## Work to be completed
Reproduce word for word the lines between those holding "POT2 pin VCC: 3V3 -> none" and "SONAR1 pin VCC: 3V3 -> none", inclusive, and nothing else from the data below.

═════ Supplied material

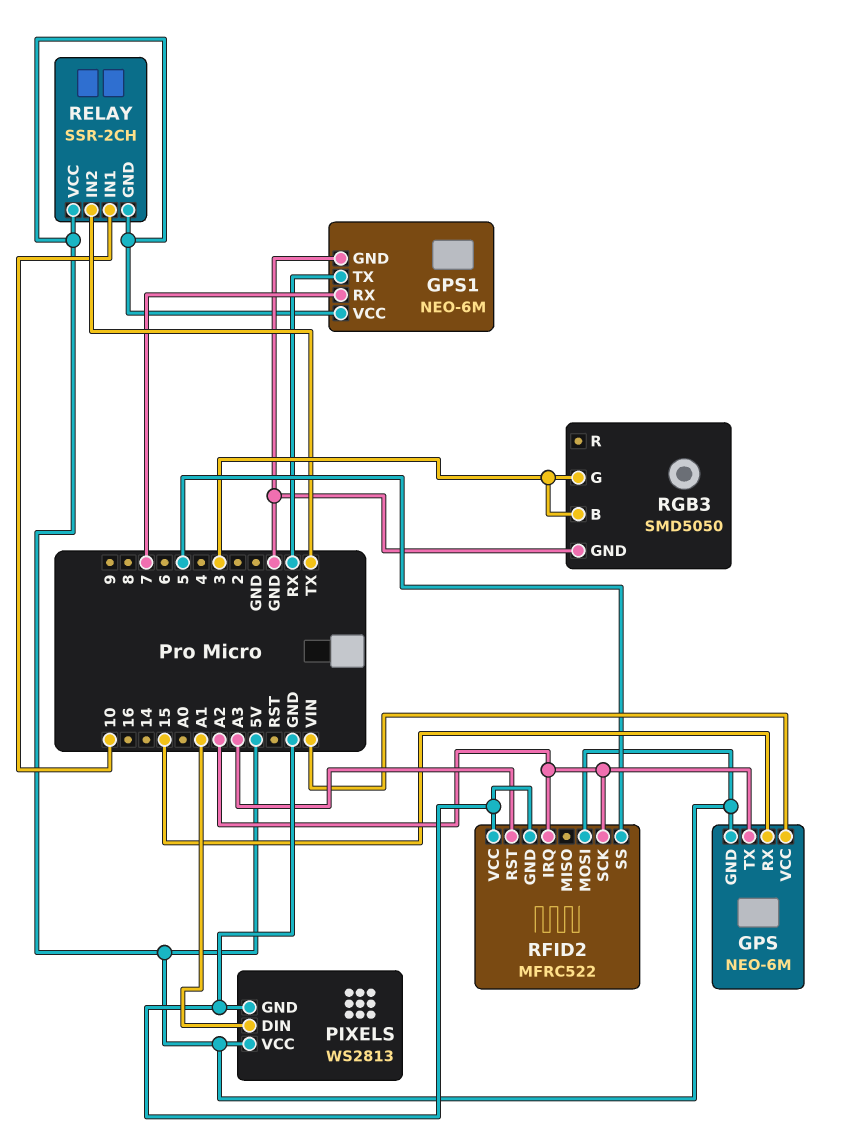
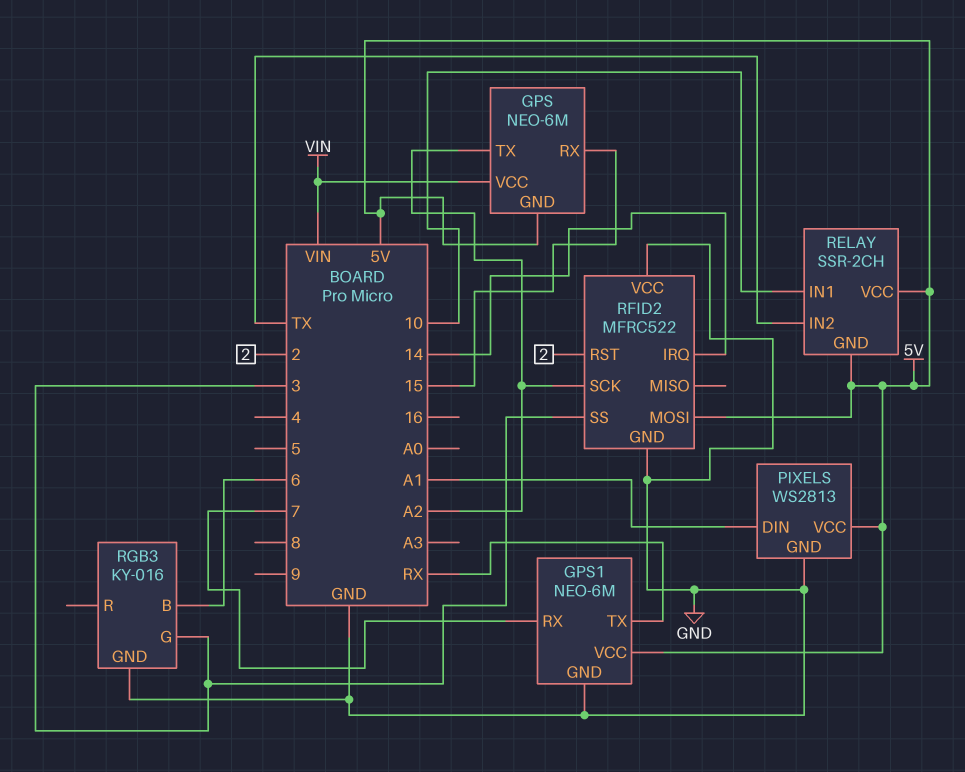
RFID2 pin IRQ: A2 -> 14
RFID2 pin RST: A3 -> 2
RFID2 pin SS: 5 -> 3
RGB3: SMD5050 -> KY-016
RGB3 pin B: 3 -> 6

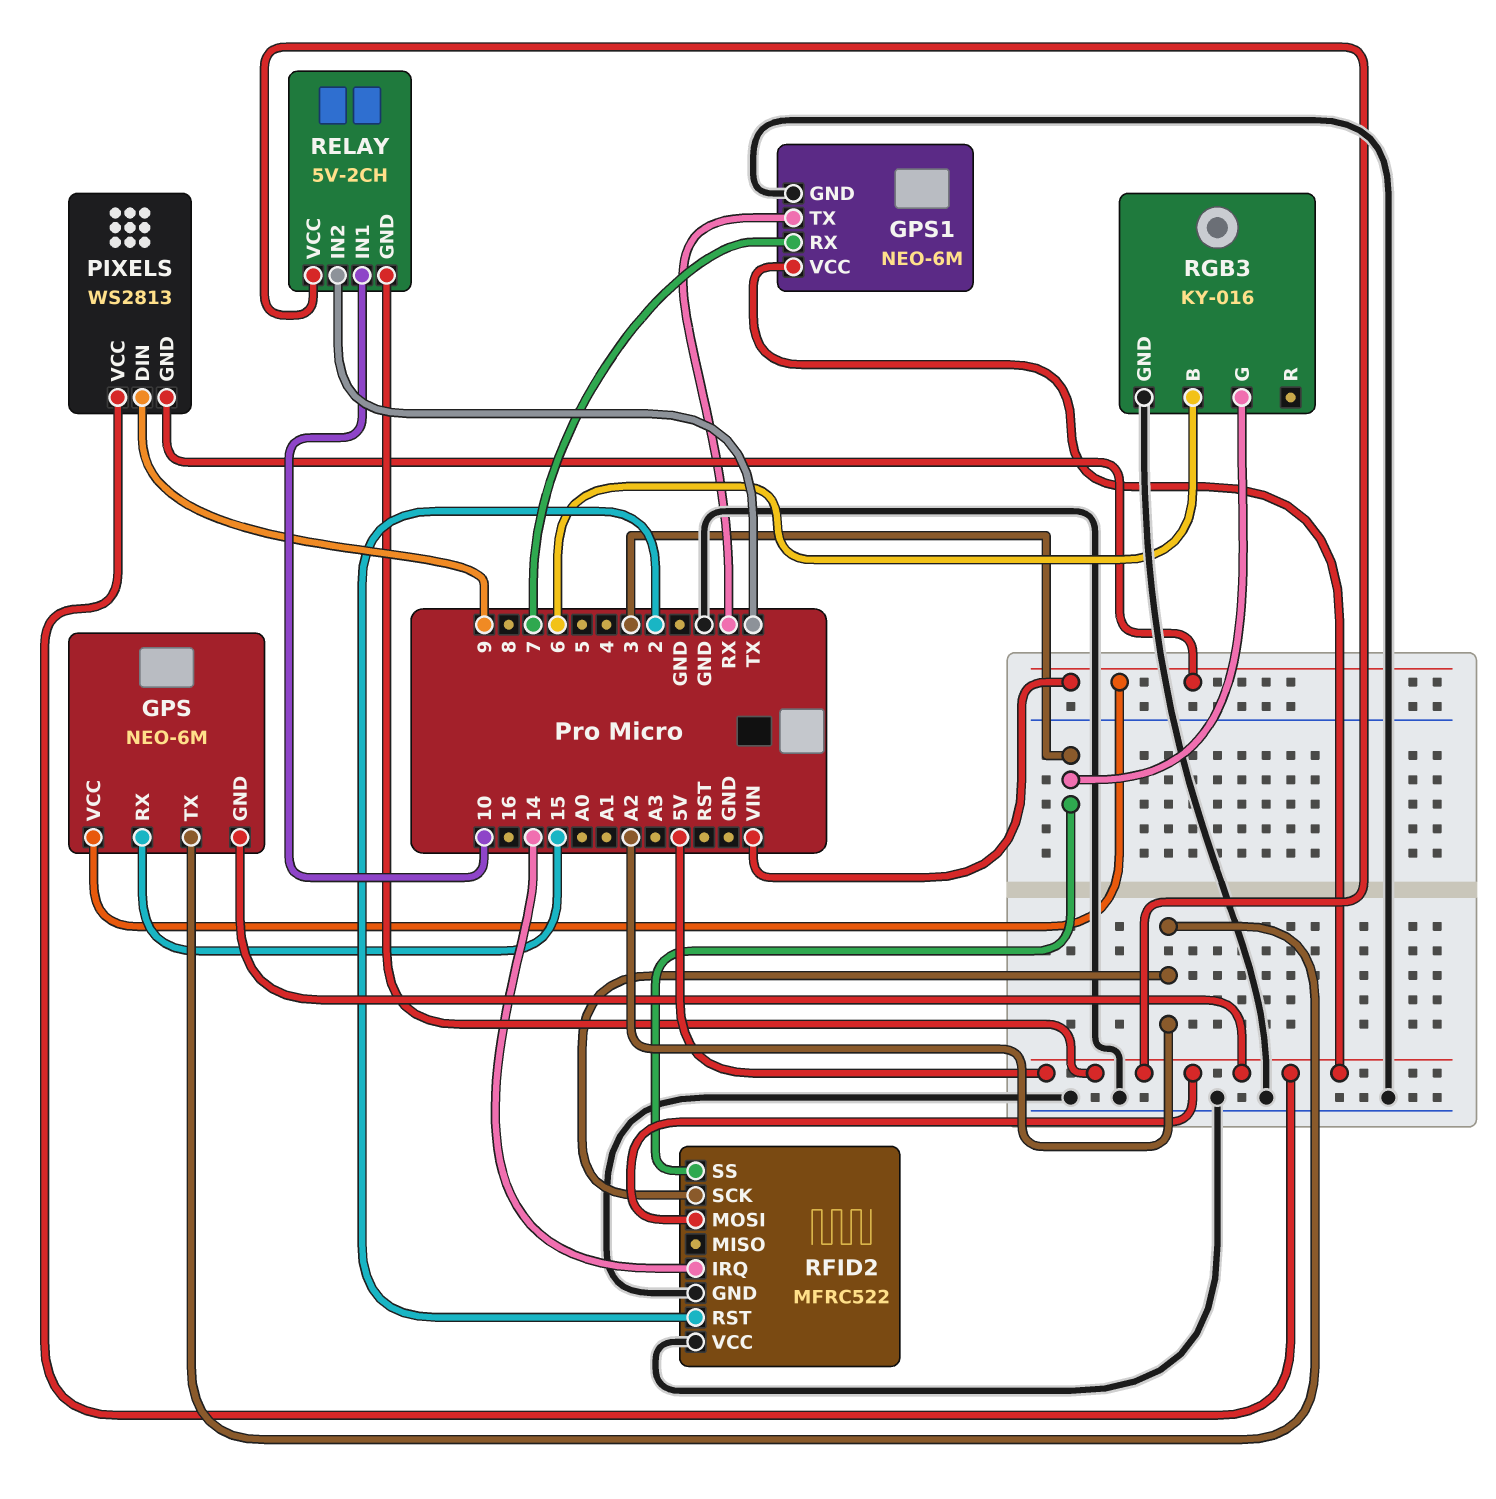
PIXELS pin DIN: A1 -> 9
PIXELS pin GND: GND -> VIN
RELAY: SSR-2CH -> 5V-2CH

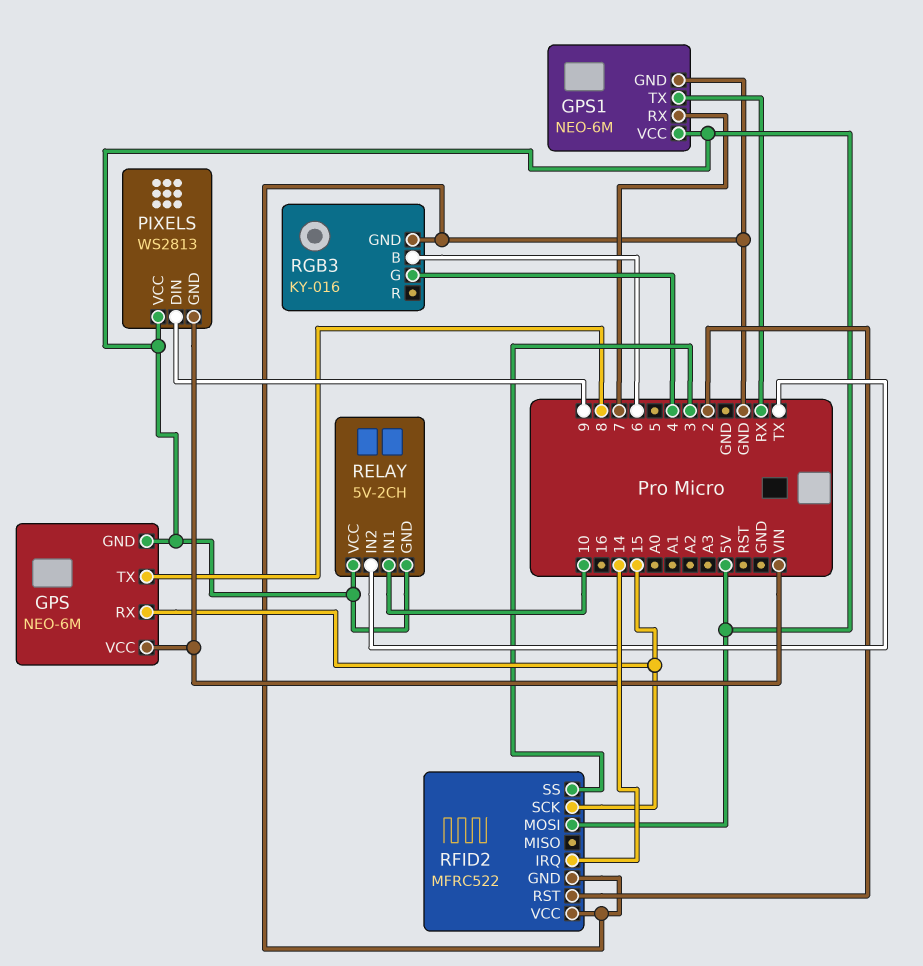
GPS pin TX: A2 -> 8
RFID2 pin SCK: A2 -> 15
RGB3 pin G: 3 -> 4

══════════
═════ Supplied material

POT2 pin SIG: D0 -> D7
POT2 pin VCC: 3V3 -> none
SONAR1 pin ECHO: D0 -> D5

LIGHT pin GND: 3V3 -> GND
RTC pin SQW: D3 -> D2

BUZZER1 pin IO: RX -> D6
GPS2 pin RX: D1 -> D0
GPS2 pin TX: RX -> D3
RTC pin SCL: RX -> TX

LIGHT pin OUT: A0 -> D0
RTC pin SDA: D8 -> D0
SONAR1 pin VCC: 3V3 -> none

══════════

## Task response
POT2 pin VCC: 3V3 -> none
SONAR1 pin ECHO: D0 -> D5

LIGHT pin GND: 3V3 -> GND
RTC pin SQW: D3 -> D2

BUZZER1 pin IO: RX -> D6
GPS2 pin RX: D1 -> D0
GPS2 pin TX: RX -> D3
RTC pin SCL: RX -> TX

LIGHT pin OUT: A0 -> D0
RTC pin SDA: D8 -> D0
SONAR1 pin VCC: 3V3 -> none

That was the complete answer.